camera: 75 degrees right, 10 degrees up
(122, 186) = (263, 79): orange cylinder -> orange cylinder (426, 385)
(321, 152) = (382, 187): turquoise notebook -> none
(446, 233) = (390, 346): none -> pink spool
#####
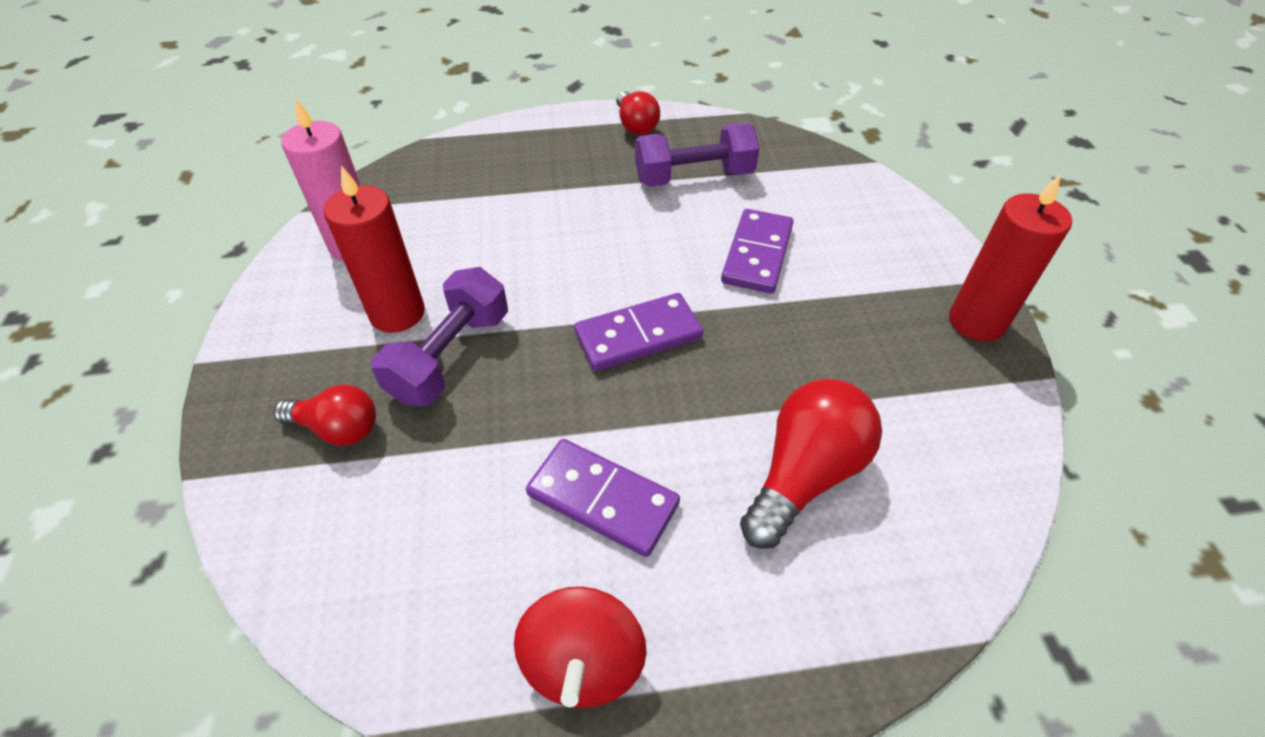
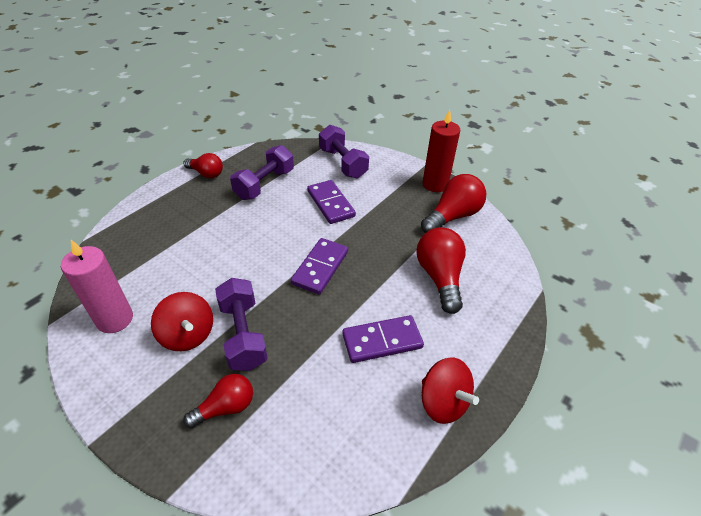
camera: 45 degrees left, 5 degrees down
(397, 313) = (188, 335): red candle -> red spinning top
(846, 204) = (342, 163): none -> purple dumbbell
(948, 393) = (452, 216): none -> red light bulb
#####
=== WHAT YOU WILL DO ===
Could you work out how many lines of the data above contain the word "camera"? Give only the number.

=== SOLUTION TO THE EXERCISE ===
2